── DATASET CONTENT

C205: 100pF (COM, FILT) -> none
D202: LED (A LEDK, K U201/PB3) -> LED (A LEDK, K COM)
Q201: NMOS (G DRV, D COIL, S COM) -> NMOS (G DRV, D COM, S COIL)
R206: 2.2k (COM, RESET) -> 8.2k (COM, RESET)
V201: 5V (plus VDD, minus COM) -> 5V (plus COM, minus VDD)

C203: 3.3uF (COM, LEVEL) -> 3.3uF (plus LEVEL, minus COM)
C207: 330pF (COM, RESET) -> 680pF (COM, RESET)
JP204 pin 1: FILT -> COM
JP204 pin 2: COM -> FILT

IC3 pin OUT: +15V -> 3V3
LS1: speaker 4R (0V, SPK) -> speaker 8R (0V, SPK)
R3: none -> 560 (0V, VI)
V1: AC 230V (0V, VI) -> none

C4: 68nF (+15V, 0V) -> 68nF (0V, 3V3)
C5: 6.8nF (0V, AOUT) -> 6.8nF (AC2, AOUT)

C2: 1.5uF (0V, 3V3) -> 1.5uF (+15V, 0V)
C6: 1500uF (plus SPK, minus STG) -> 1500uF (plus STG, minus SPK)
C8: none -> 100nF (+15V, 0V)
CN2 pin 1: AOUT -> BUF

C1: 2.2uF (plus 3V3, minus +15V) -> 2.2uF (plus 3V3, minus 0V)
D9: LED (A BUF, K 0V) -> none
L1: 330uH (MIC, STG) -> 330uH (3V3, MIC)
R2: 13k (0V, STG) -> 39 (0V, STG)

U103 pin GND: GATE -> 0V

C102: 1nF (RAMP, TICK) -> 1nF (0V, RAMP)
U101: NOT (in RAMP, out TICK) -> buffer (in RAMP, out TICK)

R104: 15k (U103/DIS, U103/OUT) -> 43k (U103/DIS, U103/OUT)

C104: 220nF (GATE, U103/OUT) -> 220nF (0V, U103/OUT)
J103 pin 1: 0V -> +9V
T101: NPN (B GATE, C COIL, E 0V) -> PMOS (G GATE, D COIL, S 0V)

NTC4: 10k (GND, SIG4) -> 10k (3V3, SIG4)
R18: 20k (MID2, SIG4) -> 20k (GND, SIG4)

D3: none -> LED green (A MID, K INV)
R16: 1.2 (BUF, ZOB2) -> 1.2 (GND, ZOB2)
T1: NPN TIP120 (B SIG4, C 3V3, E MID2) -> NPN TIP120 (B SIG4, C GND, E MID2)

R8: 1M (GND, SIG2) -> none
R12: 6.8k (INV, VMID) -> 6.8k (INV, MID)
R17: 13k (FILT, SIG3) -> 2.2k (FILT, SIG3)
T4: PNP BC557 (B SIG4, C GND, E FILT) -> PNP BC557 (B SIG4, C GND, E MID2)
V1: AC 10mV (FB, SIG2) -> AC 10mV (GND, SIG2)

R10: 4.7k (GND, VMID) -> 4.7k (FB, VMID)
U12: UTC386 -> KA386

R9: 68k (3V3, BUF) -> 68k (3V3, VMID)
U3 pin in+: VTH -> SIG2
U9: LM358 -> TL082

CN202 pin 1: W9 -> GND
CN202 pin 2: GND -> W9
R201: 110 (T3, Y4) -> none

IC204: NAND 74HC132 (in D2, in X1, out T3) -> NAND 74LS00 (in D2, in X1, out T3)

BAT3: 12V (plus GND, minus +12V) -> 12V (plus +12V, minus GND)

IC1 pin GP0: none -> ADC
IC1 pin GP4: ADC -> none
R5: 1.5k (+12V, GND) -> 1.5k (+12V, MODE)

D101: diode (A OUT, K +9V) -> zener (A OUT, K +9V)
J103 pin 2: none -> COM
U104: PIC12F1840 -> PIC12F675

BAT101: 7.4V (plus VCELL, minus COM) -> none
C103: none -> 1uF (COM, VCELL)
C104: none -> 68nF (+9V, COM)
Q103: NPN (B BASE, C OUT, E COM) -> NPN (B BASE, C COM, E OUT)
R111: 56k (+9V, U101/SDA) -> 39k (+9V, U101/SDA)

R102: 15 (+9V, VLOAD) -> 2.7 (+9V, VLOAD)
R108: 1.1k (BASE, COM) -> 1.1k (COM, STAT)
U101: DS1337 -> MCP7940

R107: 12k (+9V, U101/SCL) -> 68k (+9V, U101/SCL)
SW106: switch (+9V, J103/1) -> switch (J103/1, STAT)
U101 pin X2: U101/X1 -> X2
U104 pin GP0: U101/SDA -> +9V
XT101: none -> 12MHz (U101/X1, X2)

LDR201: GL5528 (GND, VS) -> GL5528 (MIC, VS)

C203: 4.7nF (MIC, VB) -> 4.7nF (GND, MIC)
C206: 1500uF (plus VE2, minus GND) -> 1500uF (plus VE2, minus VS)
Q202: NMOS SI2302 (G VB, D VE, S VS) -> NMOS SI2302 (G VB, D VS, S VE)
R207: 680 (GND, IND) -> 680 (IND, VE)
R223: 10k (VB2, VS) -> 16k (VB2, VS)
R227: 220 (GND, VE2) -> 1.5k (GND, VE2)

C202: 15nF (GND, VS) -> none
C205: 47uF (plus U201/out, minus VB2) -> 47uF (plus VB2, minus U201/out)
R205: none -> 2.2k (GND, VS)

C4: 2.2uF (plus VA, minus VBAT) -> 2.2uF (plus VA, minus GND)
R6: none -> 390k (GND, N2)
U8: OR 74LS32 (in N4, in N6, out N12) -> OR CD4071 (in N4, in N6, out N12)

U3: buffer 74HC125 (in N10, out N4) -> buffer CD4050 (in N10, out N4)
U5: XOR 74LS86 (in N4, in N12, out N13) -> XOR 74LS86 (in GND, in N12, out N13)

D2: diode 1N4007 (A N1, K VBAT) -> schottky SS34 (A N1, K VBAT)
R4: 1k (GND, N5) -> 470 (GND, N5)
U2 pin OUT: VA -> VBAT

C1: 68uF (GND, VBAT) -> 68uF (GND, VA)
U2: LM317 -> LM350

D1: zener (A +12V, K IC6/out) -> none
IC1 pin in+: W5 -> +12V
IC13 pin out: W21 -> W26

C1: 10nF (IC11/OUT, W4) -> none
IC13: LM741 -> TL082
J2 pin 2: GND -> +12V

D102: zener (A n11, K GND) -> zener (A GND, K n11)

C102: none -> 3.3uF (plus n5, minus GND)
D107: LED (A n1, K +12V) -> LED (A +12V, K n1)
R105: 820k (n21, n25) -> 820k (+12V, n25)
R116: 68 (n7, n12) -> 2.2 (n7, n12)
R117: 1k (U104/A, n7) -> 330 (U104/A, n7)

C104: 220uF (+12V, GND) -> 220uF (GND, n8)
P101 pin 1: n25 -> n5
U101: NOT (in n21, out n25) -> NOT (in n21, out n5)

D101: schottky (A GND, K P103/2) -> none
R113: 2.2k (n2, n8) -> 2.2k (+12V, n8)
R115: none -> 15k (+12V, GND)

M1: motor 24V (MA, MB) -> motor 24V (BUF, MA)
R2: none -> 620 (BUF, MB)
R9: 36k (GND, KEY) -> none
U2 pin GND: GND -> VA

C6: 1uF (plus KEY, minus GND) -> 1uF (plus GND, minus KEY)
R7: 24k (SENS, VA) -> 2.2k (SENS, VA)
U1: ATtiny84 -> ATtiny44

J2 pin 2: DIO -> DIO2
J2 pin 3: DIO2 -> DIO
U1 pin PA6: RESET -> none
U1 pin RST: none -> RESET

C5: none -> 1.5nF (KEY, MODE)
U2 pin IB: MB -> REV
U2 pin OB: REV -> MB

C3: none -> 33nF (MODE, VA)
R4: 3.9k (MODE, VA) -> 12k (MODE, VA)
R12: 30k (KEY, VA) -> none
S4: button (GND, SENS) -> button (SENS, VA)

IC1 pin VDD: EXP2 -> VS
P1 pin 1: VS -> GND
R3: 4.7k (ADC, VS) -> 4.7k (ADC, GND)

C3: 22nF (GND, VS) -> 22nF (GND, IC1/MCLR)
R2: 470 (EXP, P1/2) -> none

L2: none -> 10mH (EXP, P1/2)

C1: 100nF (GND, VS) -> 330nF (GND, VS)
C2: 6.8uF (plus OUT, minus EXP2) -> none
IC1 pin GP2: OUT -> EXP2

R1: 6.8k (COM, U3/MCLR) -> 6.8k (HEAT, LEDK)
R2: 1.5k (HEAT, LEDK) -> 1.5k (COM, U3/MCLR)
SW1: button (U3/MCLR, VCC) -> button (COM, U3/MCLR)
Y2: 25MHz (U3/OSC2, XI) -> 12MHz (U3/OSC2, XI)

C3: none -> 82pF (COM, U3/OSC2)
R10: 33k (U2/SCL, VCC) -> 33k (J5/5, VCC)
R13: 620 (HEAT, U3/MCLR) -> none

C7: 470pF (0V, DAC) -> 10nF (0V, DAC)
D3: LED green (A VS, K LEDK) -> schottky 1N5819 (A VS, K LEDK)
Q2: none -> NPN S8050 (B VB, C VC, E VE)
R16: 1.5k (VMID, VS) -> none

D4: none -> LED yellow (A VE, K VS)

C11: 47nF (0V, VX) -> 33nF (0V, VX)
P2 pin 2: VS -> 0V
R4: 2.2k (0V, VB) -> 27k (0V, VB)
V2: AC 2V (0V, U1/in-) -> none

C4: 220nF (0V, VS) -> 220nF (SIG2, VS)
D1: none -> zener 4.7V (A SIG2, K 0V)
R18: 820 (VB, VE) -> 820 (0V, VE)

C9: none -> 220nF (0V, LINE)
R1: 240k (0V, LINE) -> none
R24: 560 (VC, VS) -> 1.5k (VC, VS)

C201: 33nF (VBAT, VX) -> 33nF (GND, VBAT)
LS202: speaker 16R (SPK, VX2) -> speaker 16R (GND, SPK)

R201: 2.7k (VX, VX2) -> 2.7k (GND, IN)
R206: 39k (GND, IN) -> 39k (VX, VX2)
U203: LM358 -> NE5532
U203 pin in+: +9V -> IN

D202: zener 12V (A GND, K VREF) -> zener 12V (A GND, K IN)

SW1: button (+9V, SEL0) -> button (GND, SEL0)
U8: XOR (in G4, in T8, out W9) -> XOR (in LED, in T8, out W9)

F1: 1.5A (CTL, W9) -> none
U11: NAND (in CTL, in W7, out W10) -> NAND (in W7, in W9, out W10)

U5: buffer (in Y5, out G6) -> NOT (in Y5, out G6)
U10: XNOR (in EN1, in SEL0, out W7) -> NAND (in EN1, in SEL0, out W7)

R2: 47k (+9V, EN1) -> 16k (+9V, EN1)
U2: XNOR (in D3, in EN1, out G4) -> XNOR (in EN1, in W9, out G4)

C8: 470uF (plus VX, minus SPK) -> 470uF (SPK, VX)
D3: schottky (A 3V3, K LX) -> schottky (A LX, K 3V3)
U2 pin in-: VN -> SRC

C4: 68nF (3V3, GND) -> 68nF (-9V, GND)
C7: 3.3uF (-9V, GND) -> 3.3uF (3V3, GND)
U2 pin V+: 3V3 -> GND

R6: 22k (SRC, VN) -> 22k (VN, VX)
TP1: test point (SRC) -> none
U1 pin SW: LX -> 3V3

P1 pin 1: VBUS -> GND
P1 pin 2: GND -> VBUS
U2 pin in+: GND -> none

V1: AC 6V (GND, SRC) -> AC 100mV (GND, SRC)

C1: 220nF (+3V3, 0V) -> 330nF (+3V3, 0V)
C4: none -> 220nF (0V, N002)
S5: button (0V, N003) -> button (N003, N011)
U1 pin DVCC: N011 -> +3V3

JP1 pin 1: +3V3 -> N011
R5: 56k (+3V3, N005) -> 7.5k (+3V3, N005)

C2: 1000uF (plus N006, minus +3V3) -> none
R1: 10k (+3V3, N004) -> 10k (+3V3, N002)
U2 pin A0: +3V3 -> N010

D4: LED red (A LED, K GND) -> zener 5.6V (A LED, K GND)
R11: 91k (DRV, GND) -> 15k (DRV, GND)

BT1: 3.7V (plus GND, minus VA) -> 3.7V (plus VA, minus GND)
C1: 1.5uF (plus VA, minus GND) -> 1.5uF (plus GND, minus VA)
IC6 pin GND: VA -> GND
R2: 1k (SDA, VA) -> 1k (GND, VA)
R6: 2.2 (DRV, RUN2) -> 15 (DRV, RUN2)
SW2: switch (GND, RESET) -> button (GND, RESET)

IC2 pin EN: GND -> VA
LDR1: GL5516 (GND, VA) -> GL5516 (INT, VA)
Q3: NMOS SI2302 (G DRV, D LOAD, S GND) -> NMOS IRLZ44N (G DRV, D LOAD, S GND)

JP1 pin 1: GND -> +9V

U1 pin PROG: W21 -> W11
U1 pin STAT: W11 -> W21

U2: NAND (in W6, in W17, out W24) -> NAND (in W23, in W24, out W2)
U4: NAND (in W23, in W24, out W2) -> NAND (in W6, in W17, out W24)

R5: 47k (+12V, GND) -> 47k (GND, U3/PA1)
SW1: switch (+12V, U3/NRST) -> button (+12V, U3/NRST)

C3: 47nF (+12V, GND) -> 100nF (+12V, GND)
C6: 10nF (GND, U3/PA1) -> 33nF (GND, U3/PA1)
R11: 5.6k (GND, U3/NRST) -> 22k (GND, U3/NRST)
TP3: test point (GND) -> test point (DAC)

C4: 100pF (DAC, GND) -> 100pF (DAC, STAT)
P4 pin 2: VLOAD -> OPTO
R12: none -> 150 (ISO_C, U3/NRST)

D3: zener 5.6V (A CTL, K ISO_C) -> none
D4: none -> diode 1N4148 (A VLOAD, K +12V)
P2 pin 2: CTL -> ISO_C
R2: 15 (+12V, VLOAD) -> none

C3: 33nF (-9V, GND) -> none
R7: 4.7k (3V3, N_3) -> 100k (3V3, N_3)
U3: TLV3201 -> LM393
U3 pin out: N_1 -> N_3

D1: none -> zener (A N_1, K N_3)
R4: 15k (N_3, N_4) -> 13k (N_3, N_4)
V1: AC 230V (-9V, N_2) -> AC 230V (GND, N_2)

────

EXERCISE AIM -
What is the number of lines in the records that include "VCELL"? Answer with that number alone.

RESPONSE BELOW -
2